INPUT DATA
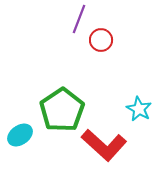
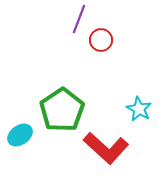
red L-shape: moved 2 px right, 3 px down
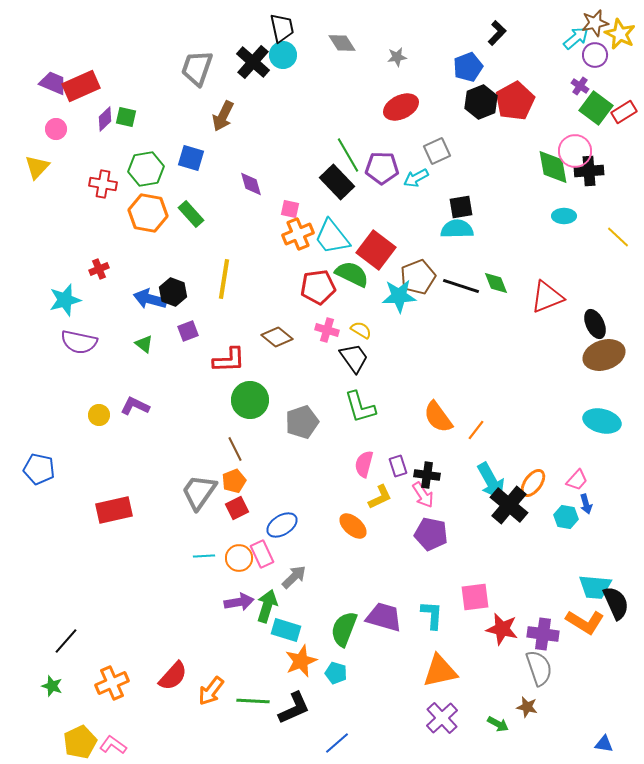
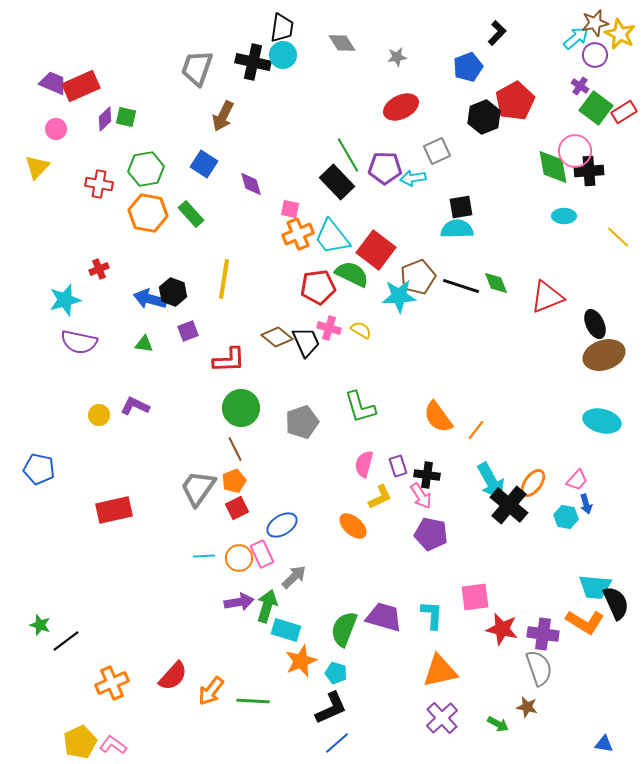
black trapezoid at (282, 28): rotated 20 degrees clockwise
black cross at (253, 62): rotated 28 degrees counterclockwise
black hexagon at (481, 102): moved 3 px right, 15 px down
blue square at (191, 158): moved 13 px right, 6 px down; rotated 16 degrees clockwise
purple pentagon at (382, 168): moved 3 px right
cyan arrow at (416, 178): moved 3 px left; rotated 20 degrees clockwise
red cross at (103, 184): moved 4 px left
pink cross at (327, 330): moved 2 px right, 2 px up
green triangle at (144, 344): rotated 30 degrees counterclockwise
black trapezoid at (354, 358): moved 48 px left, 16 px up; rotated 12 degrees clockwise
green circle at (250, 400): moved 9 px left, 8 px down
gray trapezoid at (199, 492): moved 1 px left, 4 px up
pink arrow at (423, 495): moved 2 px left, 1 px down
black line at (66, 641): rotated 12 degrees clockwise
green star at (52, 686): moved 12 px left, 61 px up
black L-shape at (294, 708): moved 37 px right
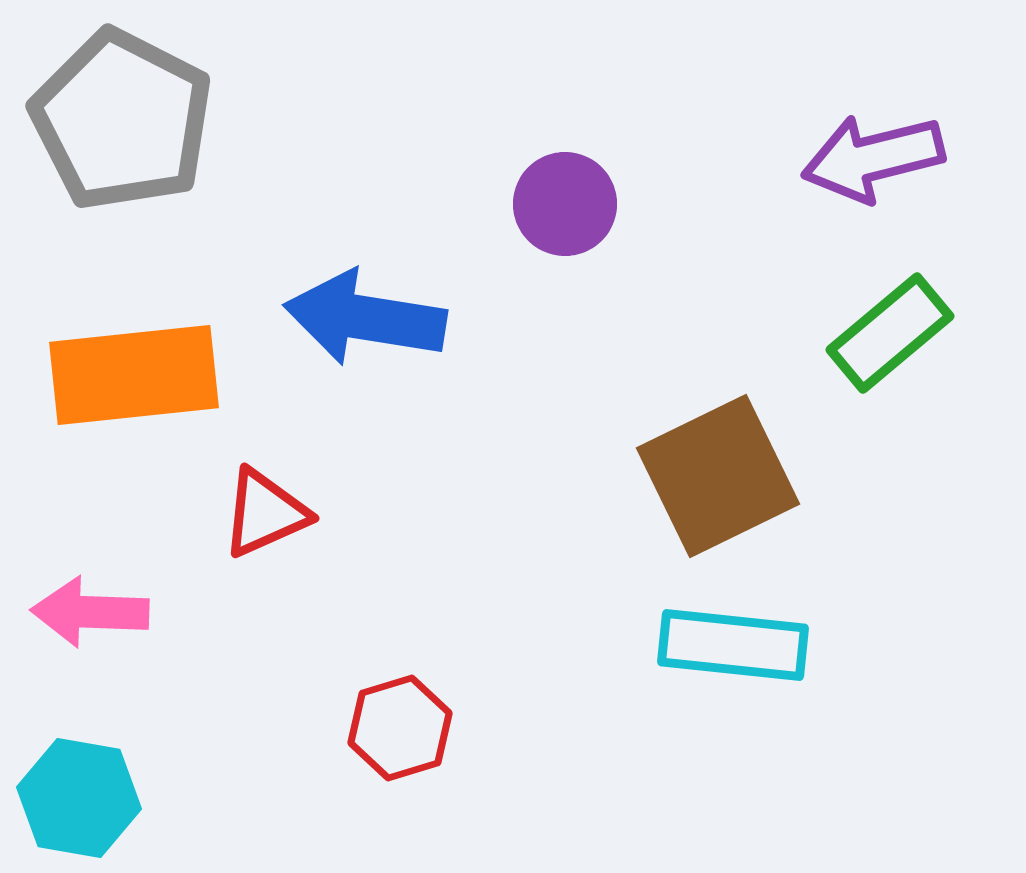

TO DO
Repeat word for word the lines starting at the one with "blue square at" and ending at the final line of the records above, both included; no pictures.

ANSWER TO THE PROBLEM
blue square at (191, 158): moved 13 px right, 6 px down; rotated 16 degrees clockwise
purple pentagon at (382, 168): moved 3 px right
cyan arrow at (416, 178): moved 3 px left; rotated 20 degrees clockwise
red cross at (103, 184): moved 4 px left
pink cross at (327, 330): moved 2 px right, 2 px up
green triangle at (144, 344): rotated 30 degrees counterclockwise
black trapezoid at (354, 358): moved 48 px left, 16 px up; rotated 12 degrees clockwise
green circle at (250, 400): moved 9 px left, 8 px down
gray trapezoid at (199, 492): moved 1 px left, 4 px up
pink arrow at (423, 495): moved 2 px left, 1 px down
black line at (66, 641): rotated 12 degrees clockwise
green star at (52, 686): moved 12 px left, 61 px up
black L-shape at (294, 708): moved 37 px right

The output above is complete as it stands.